§ Work to complete
All of the data that follows should be given again exactly, without its images.

§ Information given

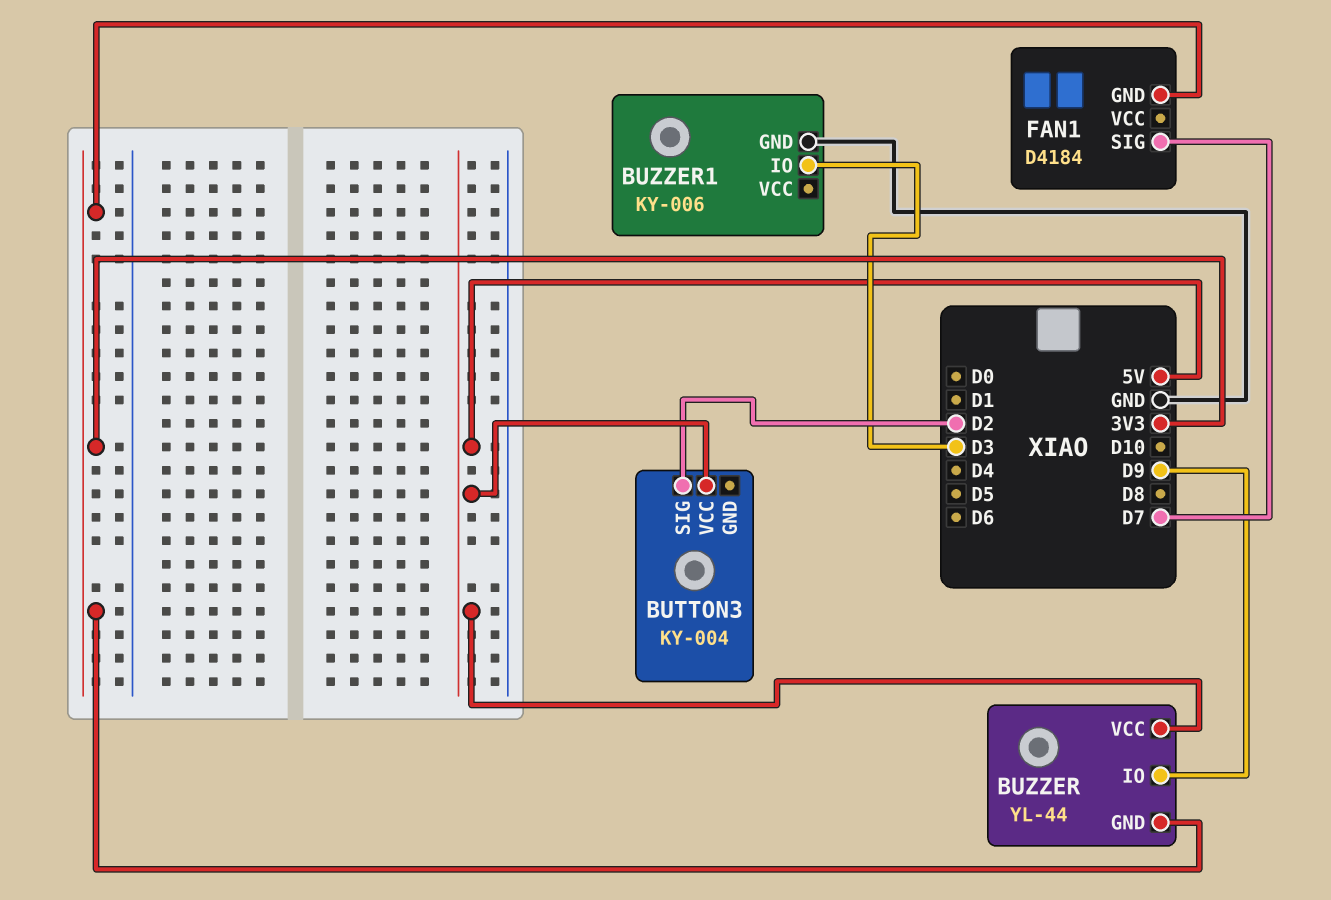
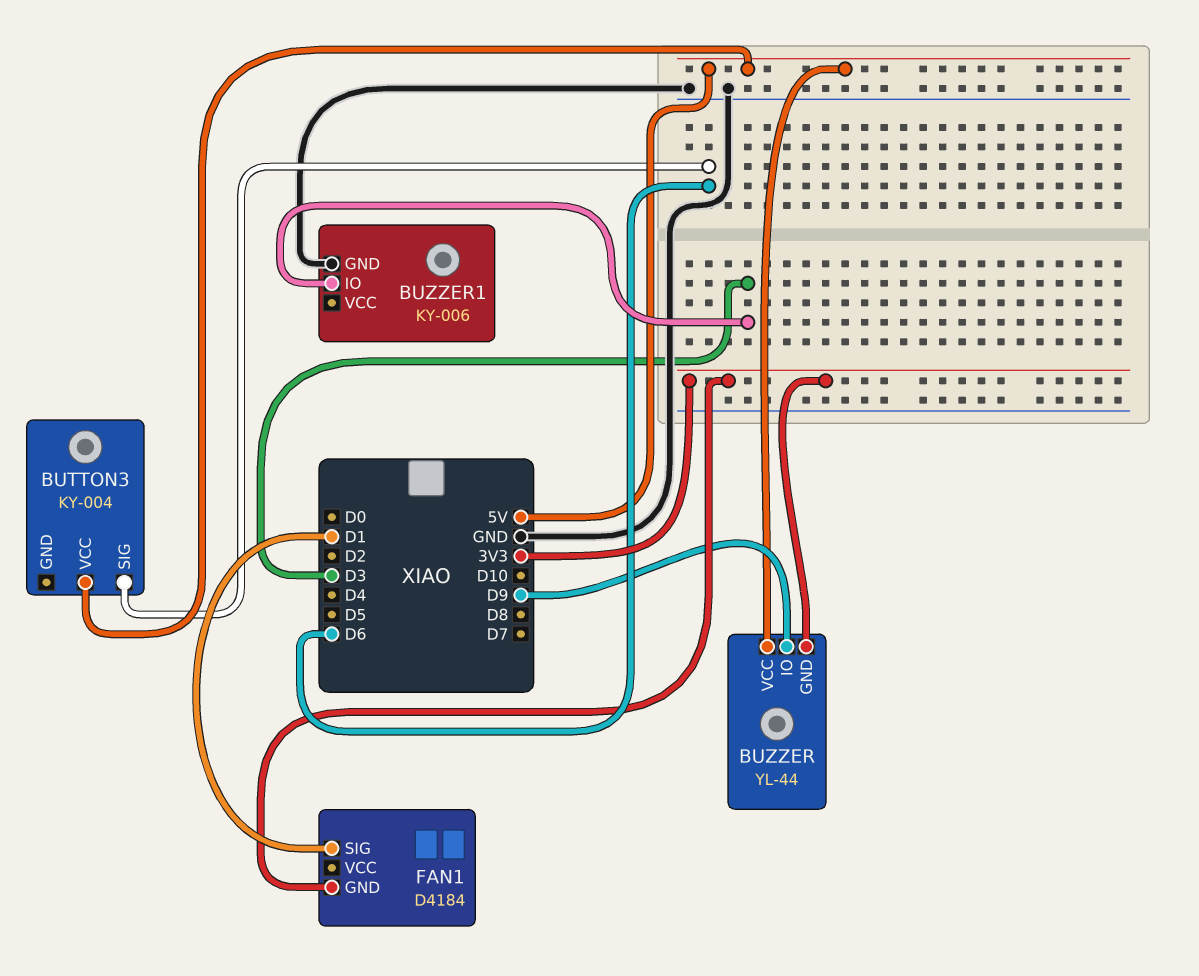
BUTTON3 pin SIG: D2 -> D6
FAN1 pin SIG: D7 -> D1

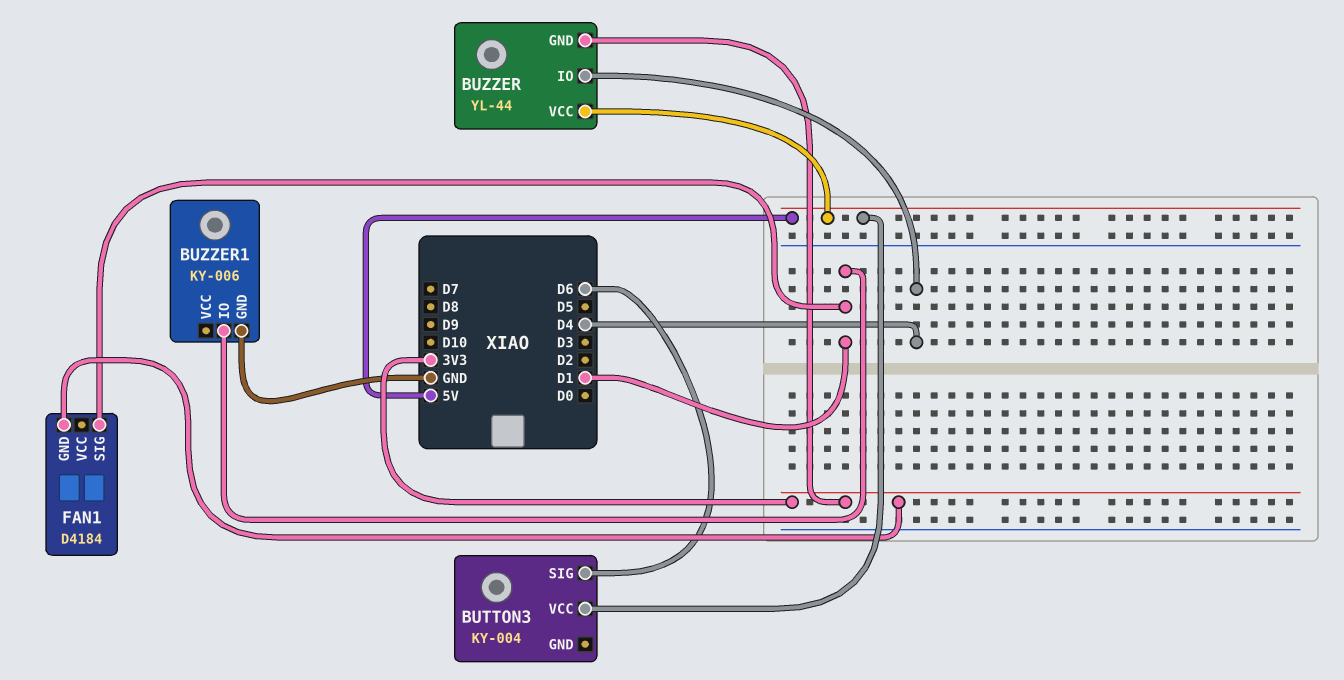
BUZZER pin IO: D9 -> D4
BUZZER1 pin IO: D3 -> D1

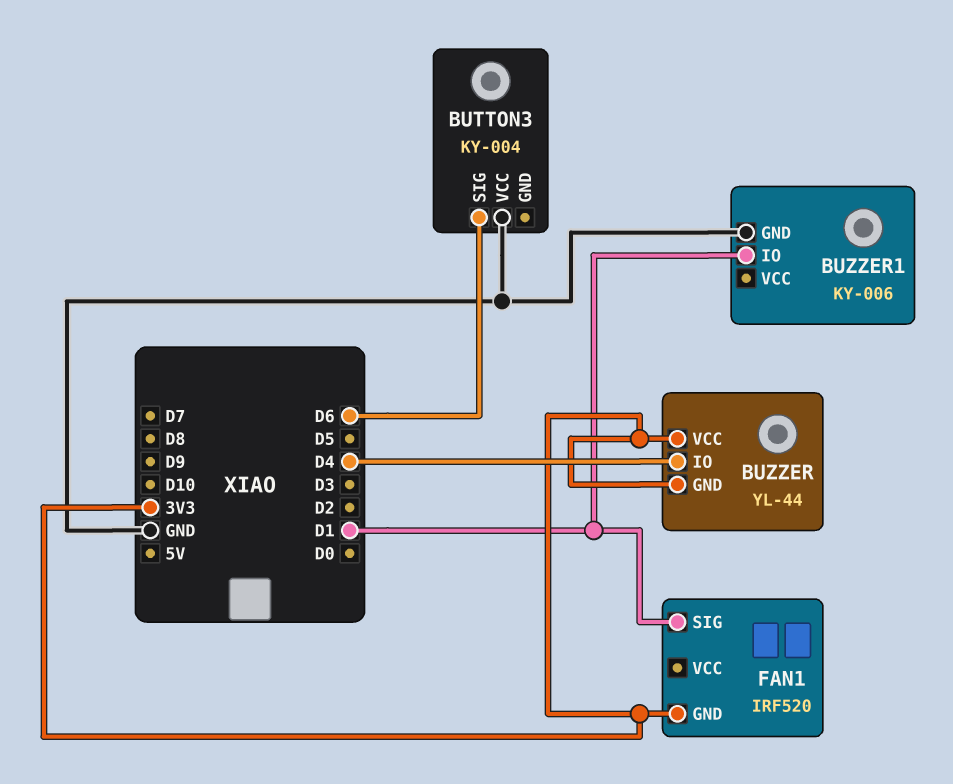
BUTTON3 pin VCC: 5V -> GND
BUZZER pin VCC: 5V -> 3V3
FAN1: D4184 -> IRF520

§ Result of the exercise
BUTTON3 pin SIG: D2 -> D6
FAN1 pin SIG: D7 -> D1

BUZZER pin IO: D9 -> D4
BUZZER1 pin IO: D3 -> D1

BUTTON3 pin VCC: 5V -> GND
BUZZER pin VCC: 5V -> 3V3
FAN1: D4184 -> IRF520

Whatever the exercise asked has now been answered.